◆ **TASK DETAILS**
Examine each line of the listing below. Copy those in which the string "VMID" appears.

◆ **ENTRIES PROVIDED**

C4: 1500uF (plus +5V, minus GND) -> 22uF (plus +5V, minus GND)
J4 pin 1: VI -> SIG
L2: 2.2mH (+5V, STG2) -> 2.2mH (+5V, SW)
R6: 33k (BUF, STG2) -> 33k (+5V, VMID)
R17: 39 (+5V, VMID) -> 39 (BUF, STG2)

...

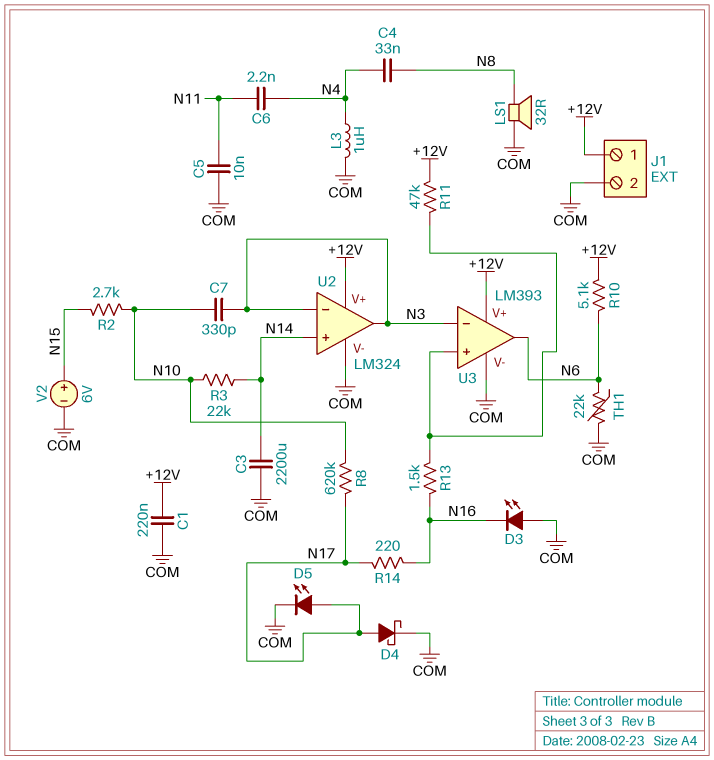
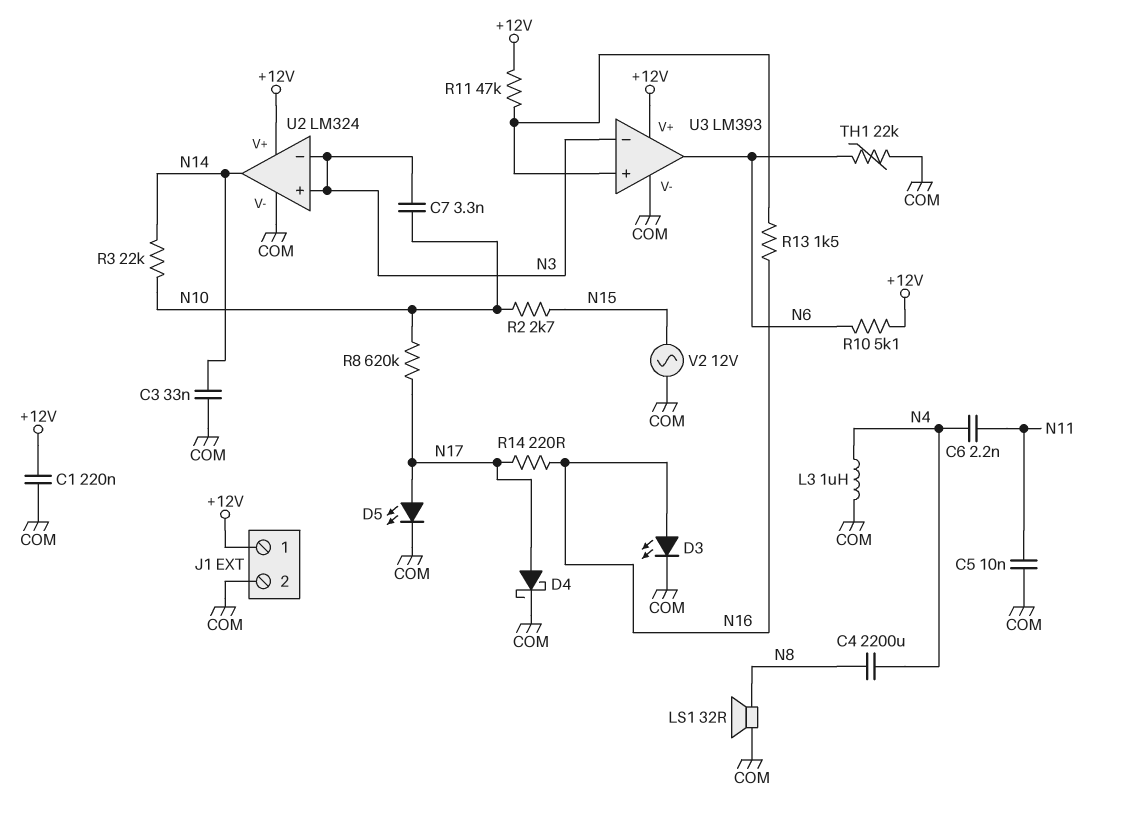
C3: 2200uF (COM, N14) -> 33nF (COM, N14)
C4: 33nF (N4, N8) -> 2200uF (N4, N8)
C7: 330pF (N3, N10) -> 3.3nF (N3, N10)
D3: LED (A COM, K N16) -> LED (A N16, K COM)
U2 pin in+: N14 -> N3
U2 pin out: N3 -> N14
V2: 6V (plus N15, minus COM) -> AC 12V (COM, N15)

* * *

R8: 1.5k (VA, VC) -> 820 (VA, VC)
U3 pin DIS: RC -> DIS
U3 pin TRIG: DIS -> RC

◆ **SOLUTION FOR THIS PROBLEM**
R6: 33k (BUF, STG2) -> 33k (+5V, VMID)
R17: 39 (+5V, VMID) -> 39 (BUF, STG2)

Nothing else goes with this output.